Work order:
Of all the lines in the records below, copy only those that contain the string "pink".
** Opening Exercise inputs block **
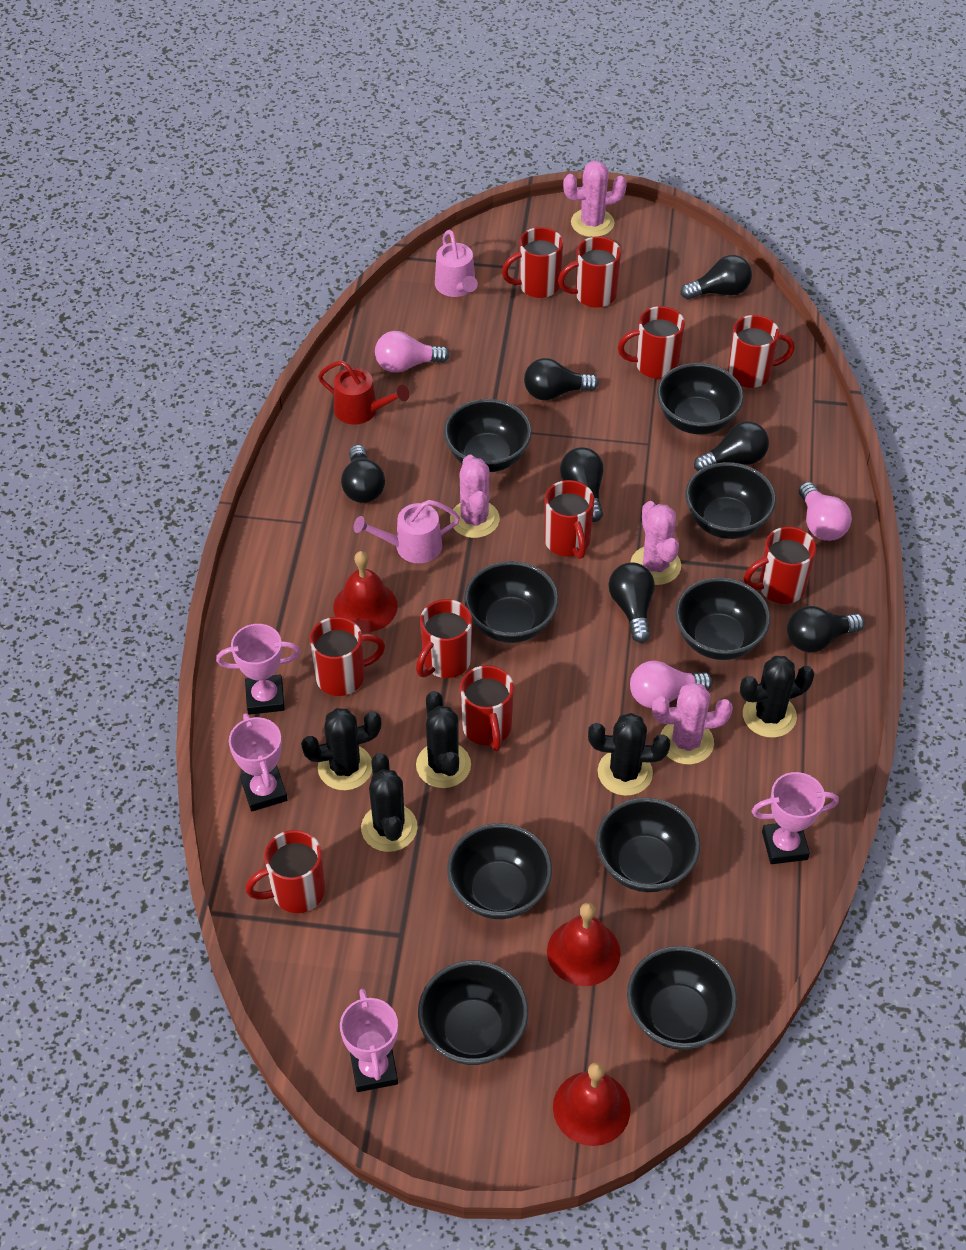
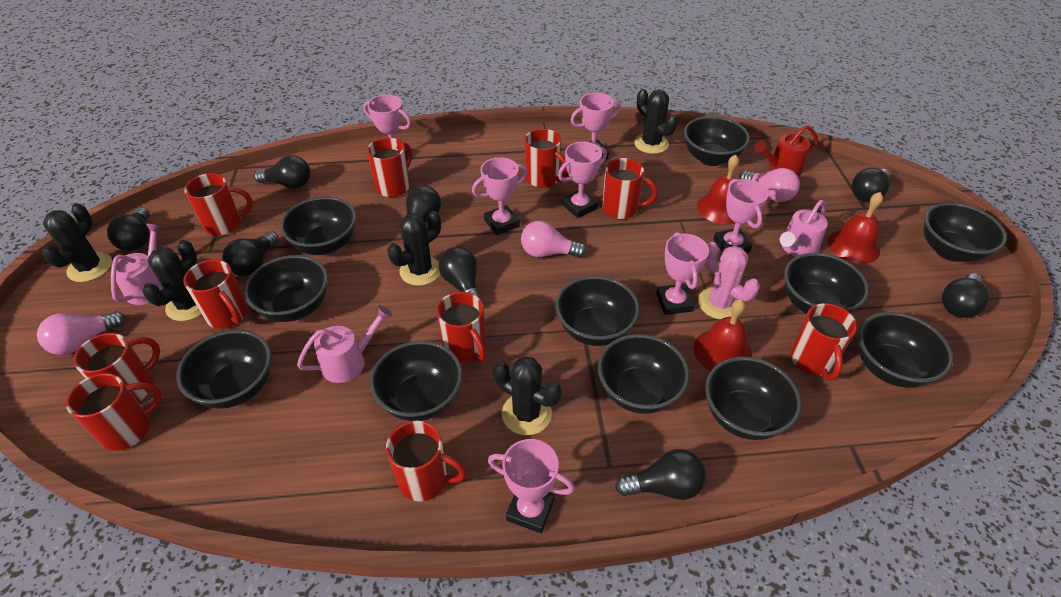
black bowl: 9 -> 11
black light bulb: 7 -> 8
pink cactus: 4 -> 1
pink trophy: 4 -> 7
pink watering can: 2 -> 3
** Closing Exercise inputs block **
Answer to the problem:
pink cactus: 4 -> 1
pink trophy: 4 -> 7
pink watering can: 2 -> 3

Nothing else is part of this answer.